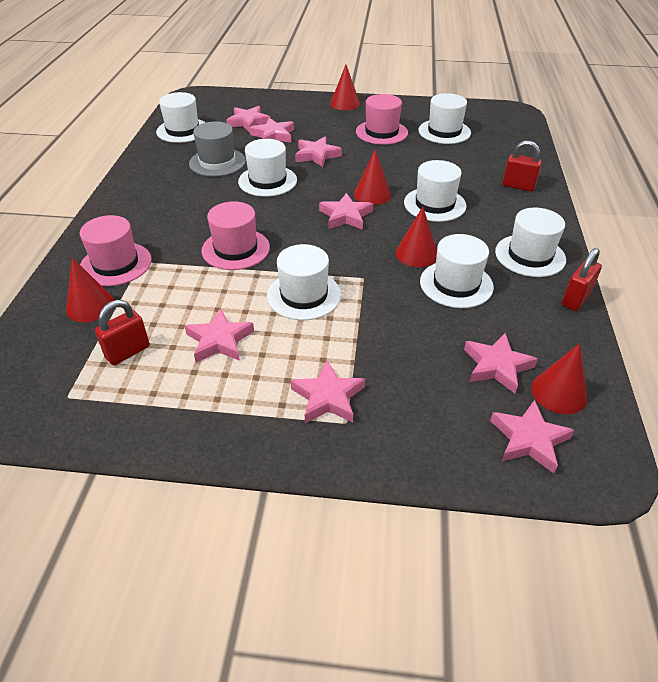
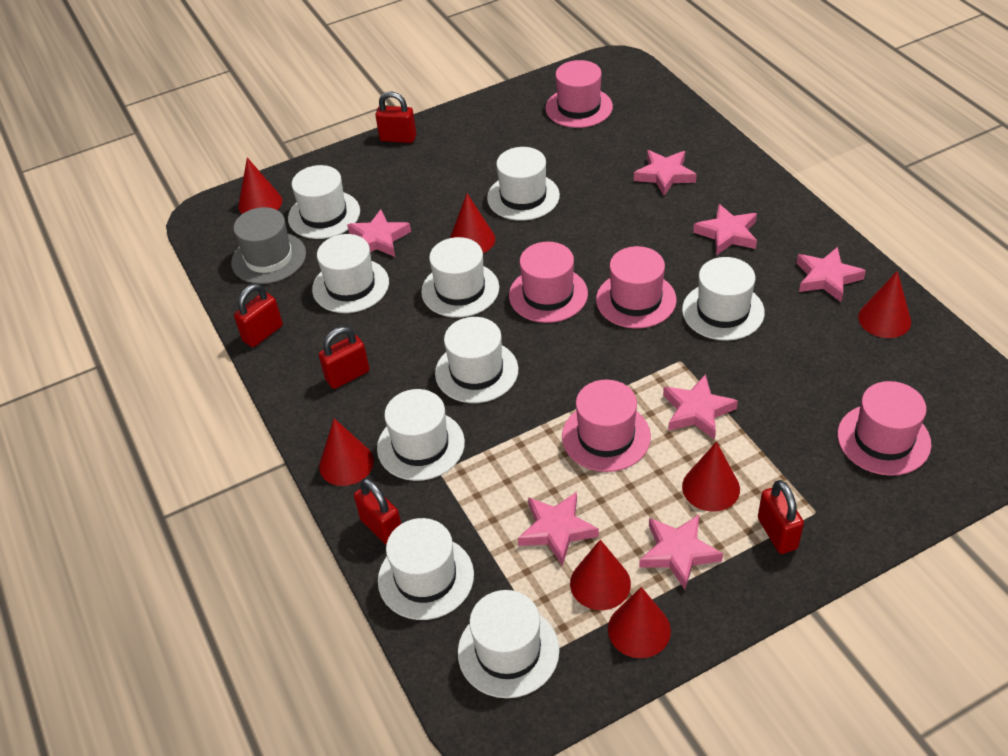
pink hat: 3 -> 5
pink star: 8 -> 7
red cone: 5 -> 7
red padlock: 3 -> 5
white hat: 7 -> 9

TASK INSTRUCTIONS:
Word for word, set down each record shown above, omitting the pictures.

REPLY:
pink hat: 3 -> 5
pink star: 8 -> 7
red cone: 5 -> 7
red padlock: 3 -> 5
white hat: 7 -> 9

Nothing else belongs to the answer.